(Beginning of Data for review)

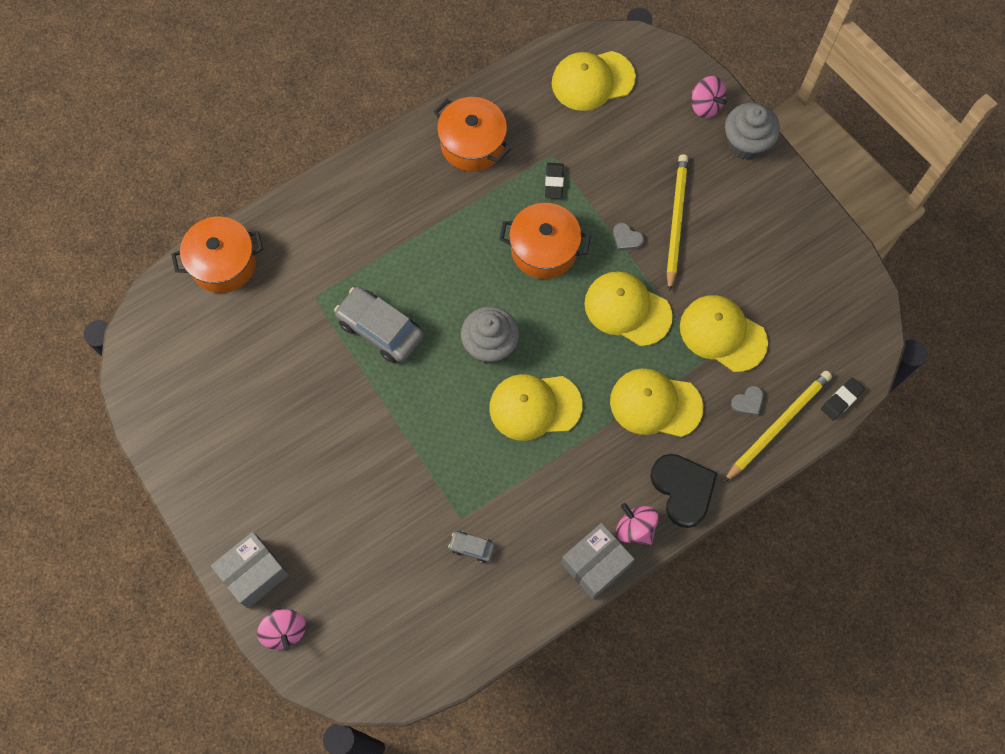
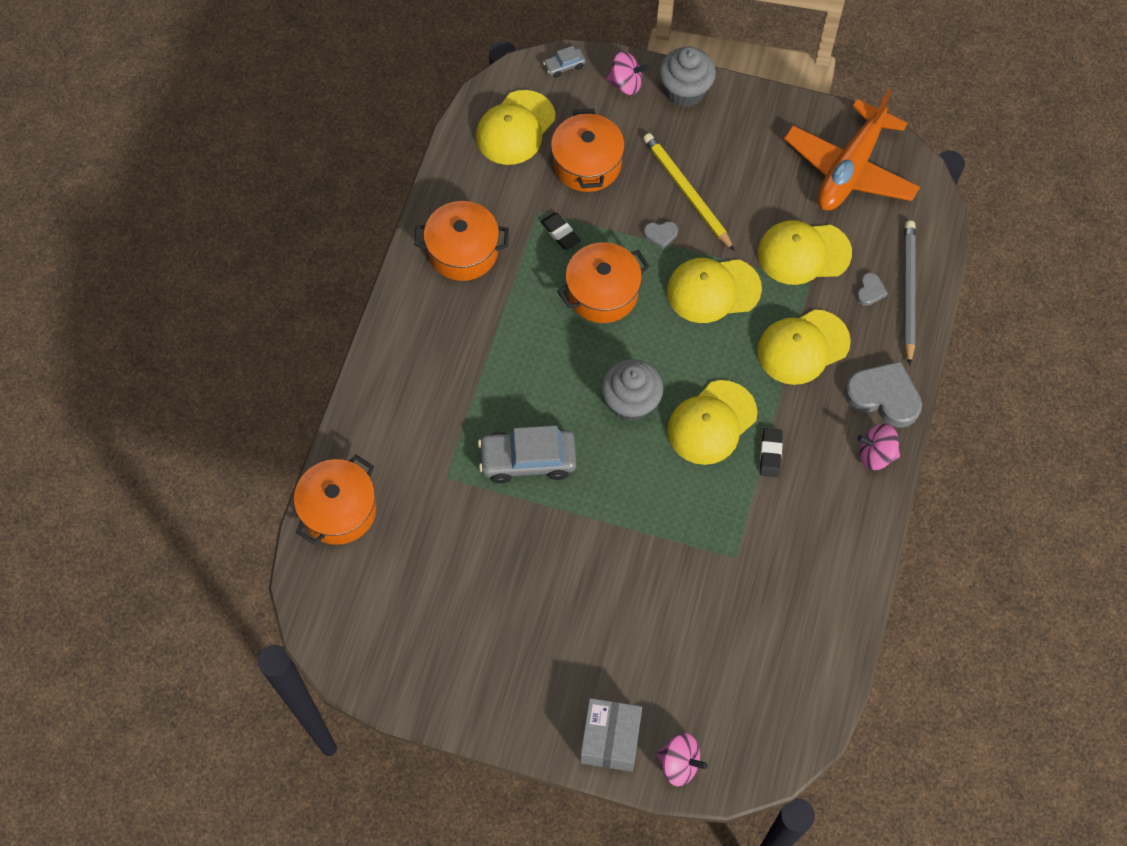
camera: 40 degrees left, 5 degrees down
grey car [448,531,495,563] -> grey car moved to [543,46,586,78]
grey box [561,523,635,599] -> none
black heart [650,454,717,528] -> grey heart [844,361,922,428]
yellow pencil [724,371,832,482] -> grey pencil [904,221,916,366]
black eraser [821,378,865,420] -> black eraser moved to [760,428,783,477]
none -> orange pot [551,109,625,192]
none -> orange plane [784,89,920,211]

(End of Data for review)
(Beginning of Data for review)

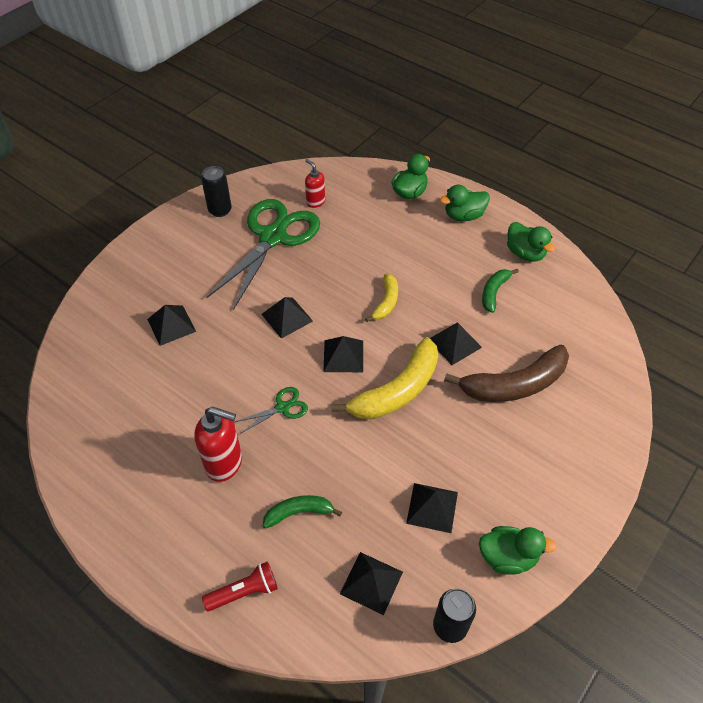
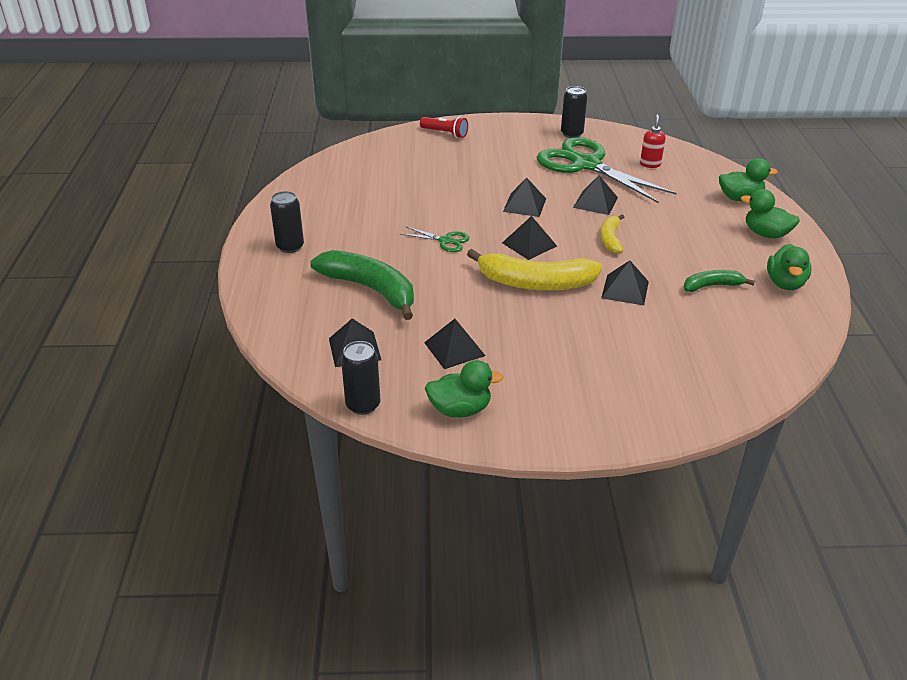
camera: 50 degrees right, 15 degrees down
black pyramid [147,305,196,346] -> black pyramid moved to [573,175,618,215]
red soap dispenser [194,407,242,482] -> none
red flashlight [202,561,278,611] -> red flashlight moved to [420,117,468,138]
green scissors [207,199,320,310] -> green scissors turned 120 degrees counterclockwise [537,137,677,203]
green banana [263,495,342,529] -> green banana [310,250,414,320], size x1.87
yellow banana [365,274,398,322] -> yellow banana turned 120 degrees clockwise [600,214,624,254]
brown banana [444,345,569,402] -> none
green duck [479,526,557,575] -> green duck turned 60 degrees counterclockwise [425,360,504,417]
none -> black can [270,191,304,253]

(End of Data for review)
(Beginning of Data for review)

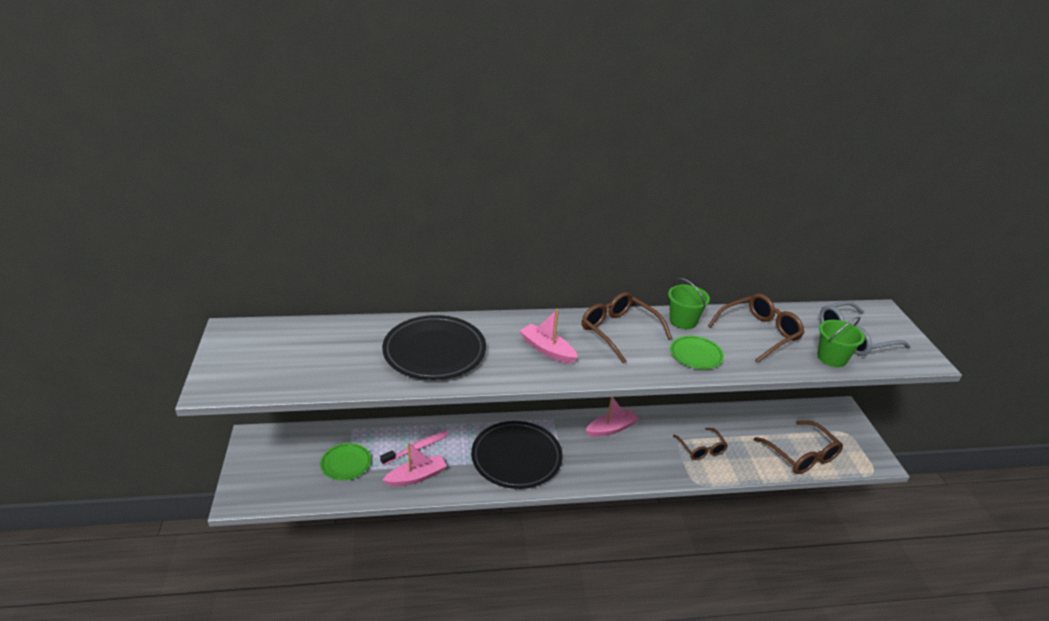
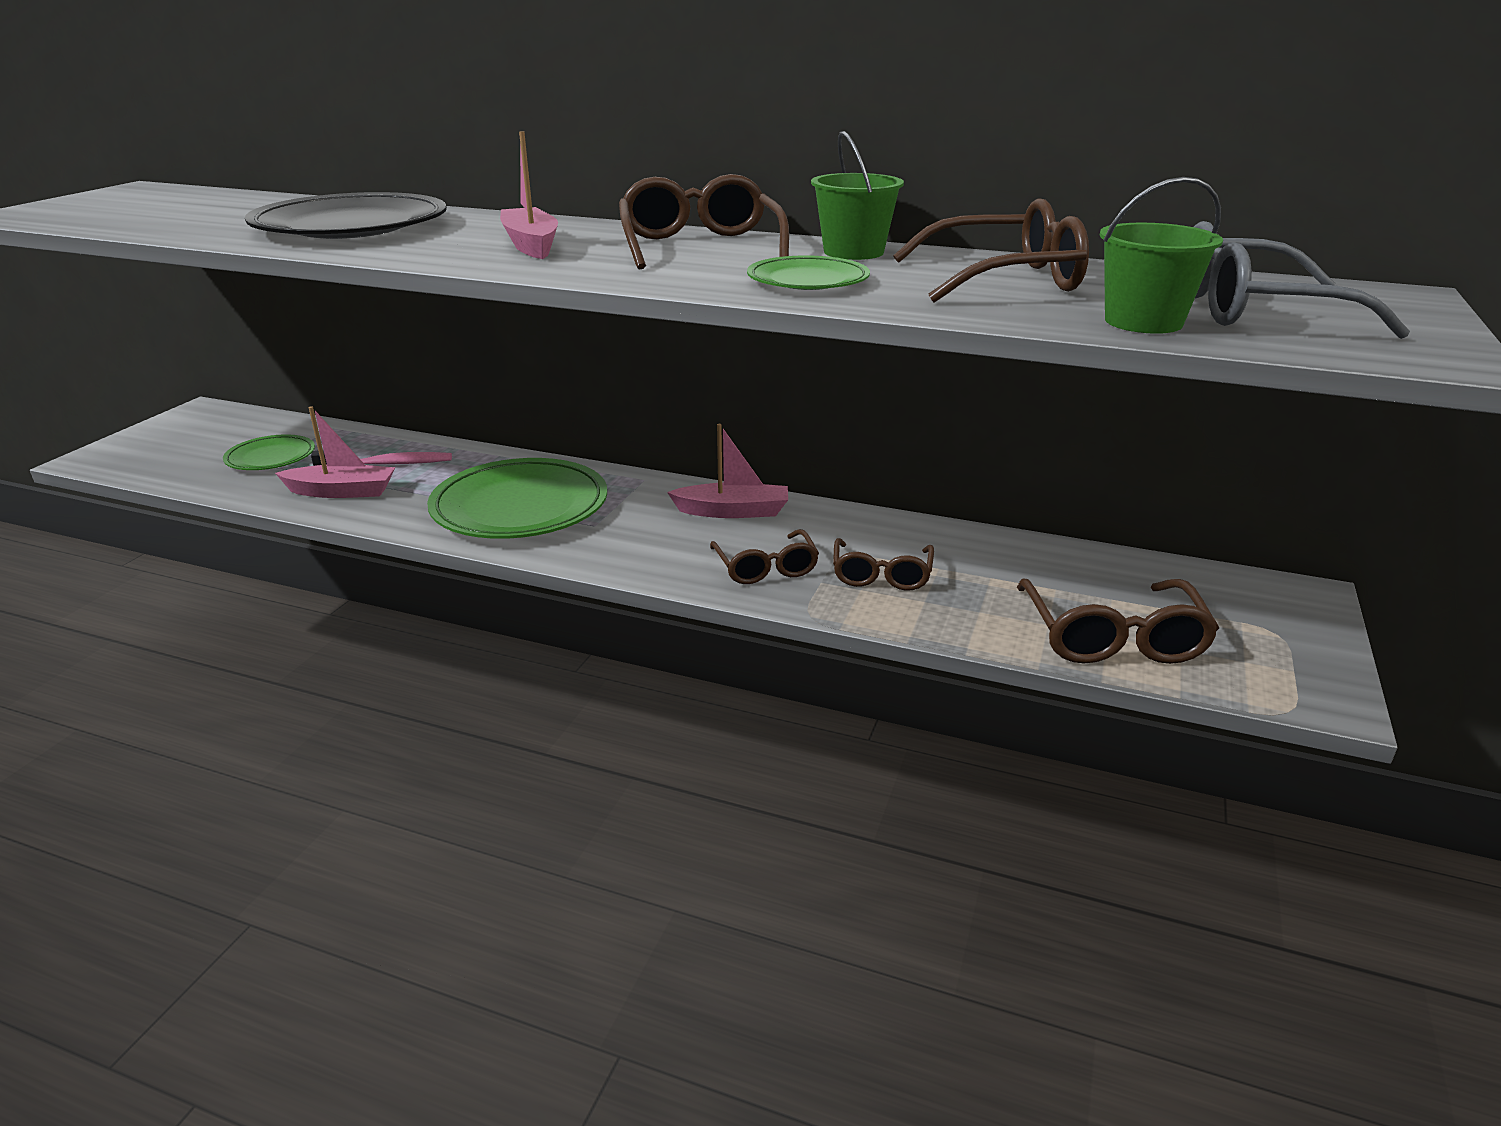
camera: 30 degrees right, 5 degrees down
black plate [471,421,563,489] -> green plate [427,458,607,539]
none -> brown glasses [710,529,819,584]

(End of Data for review)

- Work to complete:
Copy each line of the listing that holds the word "turned".

- Output for this task:
green scissors [207,199,320,310] -> green scissors turned 120 degrees counterclockwise [537,137,677,203]
yellow banana [365,274,398,322] -> yellow banana turned 120 degrees clockwise [600,214,624,254]
green duck [479,526,557,575] -> green duck turned 60 degrees counterclockwise [425,360,504,417]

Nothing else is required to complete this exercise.